→ The task
Copy out every line of the records in which "star" can be found.
··· Data to examine ···
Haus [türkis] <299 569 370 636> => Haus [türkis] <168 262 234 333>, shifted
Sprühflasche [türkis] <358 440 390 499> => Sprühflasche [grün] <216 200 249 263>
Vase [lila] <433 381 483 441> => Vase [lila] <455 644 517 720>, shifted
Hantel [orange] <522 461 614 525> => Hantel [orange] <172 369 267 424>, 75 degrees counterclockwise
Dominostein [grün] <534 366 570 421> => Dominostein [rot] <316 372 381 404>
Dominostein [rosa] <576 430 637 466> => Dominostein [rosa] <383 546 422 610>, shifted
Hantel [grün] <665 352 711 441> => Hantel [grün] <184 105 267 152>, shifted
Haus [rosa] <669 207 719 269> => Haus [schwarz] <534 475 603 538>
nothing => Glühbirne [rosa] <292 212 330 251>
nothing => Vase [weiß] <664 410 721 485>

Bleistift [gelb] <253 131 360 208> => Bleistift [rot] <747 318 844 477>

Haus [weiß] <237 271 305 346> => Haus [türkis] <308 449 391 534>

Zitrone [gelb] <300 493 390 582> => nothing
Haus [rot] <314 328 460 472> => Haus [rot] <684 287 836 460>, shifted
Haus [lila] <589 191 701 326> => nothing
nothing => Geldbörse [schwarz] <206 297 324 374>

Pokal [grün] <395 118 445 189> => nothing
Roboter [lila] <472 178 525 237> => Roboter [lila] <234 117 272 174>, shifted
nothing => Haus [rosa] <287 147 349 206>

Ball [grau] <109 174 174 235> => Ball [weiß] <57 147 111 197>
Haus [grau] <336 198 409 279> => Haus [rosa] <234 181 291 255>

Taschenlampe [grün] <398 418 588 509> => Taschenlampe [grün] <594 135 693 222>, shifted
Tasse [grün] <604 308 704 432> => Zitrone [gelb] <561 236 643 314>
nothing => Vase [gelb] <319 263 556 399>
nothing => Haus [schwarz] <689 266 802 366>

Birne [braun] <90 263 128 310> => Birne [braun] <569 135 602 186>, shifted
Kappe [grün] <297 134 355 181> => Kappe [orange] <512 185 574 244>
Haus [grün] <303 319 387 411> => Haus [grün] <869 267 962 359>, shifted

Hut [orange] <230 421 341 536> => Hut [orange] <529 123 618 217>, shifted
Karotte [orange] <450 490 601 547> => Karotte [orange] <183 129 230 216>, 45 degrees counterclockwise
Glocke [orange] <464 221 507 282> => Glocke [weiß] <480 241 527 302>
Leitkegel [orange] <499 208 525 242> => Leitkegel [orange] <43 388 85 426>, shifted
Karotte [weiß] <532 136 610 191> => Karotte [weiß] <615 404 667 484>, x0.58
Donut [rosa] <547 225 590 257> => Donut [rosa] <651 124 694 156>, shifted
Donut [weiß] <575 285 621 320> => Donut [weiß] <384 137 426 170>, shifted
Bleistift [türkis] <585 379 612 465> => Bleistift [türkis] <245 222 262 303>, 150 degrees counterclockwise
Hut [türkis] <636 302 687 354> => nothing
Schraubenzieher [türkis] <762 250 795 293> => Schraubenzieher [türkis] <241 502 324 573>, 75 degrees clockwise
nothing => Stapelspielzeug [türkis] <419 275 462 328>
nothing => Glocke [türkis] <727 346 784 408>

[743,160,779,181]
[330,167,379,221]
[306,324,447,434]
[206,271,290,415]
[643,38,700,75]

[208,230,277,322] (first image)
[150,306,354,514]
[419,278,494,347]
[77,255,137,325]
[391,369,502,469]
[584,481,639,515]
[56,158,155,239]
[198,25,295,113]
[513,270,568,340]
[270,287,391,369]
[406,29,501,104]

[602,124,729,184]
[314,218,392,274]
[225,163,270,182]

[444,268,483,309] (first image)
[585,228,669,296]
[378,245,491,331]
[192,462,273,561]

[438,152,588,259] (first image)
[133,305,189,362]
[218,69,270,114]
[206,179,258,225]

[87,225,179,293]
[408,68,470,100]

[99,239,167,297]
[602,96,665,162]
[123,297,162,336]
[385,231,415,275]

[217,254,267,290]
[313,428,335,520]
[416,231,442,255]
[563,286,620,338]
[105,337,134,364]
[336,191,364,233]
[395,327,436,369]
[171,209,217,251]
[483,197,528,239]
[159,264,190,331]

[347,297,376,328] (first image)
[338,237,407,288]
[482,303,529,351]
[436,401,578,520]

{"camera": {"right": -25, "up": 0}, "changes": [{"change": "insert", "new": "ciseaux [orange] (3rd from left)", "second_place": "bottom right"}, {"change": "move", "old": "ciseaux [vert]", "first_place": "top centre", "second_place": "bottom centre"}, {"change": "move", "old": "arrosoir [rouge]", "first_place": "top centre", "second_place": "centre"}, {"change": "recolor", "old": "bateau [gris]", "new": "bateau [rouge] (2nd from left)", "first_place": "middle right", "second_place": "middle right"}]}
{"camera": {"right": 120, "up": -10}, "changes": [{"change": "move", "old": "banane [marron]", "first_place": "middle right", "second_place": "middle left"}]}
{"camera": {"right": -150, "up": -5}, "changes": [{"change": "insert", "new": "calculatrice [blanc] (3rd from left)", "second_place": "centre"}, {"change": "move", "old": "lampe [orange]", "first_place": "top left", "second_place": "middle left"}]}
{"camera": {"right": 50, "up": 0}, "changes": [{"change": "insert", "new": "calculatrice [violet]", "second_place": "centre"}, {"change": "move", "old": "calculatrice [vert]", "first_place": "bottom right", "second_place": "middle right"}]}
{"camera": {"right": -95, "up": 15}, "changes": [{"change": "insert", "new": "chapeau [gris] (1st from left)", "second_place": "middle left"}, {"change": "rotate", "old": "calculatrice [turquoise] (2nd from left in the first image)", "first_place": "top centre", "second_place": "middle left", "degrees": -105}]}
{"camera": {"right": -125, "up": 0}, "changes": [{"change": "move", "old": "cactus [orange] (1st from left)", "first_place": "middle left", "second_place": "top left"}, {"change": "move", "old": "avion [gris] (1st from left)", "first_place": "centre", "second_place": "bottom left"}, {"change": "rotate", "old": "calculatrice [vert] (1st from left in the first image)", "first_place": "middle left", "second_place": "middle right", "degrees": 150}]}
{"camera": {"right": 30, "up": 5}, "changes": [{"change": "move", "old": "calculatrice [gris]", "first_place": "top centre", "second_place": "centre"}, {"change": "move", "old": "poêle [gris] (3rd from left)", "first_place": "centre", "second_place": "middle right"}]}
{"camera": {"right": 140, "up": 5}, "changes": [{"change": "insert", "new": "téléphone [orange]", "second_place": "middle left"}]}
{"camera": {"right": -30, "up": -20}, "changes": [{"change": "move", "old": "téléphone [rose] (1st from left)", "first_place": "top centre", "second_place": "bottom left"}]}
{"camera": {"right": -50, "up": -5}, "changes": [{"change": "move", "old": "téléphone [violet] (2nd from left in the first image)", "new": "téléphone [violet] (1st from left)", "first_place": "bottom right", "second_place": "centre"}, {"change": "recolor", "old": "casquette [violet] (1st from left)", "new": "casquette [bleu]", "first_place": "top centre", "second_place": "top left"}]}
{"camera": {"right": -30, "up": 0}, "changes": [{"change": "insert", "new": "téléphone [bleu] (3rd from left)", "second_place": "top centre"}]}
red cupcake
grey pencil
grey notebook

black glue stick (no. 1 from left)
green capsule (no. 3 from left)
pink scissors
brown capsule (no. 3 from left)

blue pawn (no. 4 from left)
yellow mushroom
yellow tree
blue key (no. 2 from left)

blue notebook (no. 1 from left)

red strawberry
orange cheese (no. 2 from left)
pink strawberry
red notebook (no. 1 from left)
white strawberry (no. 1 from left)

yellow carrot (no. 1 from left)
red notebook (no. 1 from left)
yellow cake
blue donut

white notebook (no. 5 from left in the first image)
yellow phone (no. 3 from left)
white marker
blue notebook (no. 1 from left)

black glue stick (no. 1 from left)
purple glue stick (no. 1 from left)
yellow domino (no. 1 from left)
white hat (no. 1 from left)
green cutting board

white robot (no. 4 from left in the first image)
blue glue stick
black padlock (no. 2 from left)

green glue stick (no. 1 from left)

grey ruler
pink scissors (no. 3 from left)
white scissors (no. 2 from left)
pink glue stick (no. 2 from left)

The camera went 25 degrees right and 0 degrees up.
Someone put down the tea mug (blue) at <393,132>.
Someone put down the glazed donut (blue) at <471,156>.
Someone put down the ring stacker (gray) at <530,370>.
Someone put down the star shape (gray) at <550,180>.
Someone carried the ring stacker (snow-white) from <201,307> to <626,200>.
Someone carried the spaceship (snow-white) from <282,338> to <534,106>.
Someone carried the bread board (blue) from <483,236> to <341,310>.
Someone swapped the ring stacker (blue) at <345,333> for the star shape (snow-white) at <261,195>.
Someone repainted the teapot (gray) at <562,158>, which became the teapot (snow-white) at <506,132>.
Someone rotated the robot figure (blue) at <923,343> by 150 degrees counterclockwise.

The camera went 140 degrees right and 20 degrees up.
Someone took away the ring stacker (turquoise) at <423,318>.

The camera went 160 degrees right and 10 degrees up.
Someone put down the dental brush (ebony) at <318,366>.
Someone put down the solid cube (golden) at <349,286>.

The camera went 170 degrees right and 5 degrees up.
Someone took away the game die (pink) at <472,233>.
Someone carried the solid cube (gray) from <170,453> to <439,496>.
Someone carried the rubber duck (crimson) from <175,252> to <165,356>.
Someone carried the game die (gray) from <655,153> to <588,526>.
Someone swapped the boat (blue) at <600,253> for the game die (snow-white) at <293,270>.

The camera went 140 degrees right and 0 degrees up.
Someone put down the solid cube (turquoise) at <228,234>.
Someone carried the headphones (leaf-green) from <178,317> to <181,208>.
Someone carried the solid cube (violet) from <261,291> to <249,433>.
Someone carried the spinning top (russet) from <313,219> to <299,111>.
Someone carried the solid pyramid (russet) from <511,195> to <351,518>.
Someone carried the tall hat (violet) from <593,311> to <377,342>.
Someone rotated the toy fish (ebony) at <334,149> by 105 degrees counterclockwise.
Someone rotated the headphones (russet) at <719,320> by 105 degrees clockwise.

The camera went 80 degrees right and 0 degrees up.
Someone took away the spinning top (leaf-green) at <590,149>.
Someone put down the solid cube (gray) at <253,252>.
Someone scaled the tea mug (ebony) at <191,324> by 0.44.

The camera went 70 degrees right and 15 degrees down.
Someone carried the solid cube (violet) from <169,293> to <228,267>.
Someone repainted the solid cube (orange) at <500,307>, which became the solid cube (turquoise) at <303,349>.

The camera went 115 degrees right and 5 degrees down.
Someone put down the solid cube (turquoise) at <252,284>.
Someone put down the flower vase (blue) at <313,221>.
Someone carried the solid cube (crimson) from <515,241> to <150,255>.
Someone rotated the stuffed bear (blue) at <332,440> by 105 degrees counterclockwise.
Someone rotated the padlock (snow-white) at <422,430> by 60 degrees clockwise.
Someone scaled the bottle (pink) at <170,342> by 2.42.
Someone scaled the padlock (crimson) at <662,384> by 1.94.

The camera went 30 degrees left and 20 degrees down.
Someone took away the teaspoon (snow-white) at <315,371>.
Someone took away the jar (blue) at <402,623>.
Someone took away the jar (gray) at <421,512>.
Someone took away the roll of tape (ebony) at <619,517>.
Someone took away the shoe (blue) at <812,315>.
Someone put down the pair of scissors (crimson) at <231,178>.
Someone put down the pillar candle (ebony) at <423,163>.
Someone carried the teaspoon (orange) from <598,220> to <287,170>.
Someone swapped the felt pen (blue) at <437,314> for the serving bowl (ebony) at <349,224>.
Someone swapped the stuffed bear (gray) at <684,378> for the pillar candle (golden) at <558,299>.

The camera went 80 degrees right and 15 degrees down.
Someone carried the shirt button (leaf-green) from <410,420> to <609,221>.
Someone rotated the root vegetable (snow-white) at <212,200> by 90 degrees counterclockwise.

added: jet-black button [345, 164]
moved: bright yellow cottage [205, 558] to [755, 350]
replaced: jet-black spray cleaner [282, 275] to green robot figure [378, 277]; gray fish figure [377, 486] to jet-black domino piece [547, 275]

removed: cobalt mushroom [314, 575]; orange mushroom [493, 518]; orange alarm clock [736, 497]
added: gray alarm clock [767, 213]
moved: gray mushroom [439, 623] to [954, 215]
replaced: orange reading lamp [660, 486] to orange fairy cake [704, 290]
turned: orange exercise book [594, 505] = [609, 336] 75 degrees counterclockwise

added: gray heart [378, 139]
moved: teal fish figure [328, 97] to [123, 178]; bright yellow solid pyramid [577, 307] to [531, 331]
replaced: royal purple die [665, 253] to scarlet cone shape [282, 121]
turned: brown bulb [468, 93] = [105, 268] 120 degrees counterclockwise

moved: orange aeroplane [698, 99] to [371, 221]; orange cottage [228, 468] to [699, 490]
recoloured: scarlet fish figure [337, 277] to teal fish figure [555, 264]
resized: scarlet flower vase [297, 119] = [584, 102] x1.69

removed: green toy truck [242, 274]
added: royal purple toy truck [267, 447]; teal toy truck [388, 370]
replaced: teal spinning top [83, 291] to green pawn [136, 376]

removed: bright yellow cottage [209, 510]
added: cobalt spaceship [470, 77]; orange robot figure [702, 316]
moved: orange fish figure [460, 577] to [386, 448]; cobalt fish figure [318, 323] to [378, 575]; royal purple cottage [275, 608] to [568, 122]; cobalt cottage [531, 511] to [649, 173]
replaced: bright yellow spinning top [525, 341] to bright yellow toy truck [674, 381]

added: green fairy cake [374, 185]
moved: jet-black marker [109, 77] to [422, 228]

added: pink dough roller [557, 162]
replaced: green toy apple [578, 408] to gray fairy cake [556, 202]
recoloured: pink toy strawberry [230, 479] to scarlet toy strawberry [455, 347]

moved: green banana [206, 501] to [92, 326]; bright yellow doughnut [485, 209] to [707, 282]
···
→ Problem solution
Someone put down the star shape (gray) at <550,180>.
Someone swapped the ring stacker (blue) at <345,333> for the star shape (snow-white) at <261,195>.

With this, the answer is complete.